What you will do:
Which lines run from the one containing "building: [408,103,465,151] -> [411,8,474,63]" through the end of the entries? Restate them word for word, and only those.

Building box mappings:
+++

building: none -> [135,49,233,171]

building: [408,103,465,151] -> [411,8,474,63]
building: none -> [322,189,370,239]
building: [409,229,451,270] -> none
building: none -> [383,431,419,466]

+++

Written reply:
building: [408,103,465,151] -> [411,8,474,63]
building: none -> [322,189,370,239]
building: [409,229,451,270] -> none
building: none -> [383,431,419,466]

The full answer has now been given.